* **WORK ITEM**
Your output should be the entries below, exact in every detail.

* **ENTRIES SUPPLIED**
BEGIN
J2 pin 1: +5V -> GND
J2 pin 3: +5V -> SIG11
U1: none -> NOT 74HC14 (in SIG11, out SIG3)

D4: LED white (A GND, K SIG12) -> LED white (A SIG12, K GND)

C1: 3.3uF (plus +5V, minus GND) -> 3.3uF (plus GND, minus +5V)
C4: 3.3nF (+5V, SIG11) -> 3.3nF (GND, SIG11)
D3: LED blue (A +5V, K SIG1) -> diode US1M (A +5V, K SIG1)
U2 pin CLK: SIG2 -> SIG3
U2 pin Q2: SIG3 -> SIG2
END
* **OUTPUT**
J2 pin 1: +5V -> GND
J2 pin 3: +5V -> SIG11
U1: none -> NOT 74HC14 (in SIG11, out SIG3)

D4: LED white (A GND, K SIG12) -> LED white (A SIG12, K GND)

C1: 3.3uF (plus +5V, minus GND) -> 3.3uF (plus GND, minus +5V)
C4: 3.3nF (+5V, SIG11) -> 3.3nF (GND, SIG11)
D3: LED blue (A +5V, K SIG1) -> diode US1M (A +5V, K SIG1)
U2 pin CLK: SIG2 -> SIG3
U2 pin Q2: SIG3 -> SIG2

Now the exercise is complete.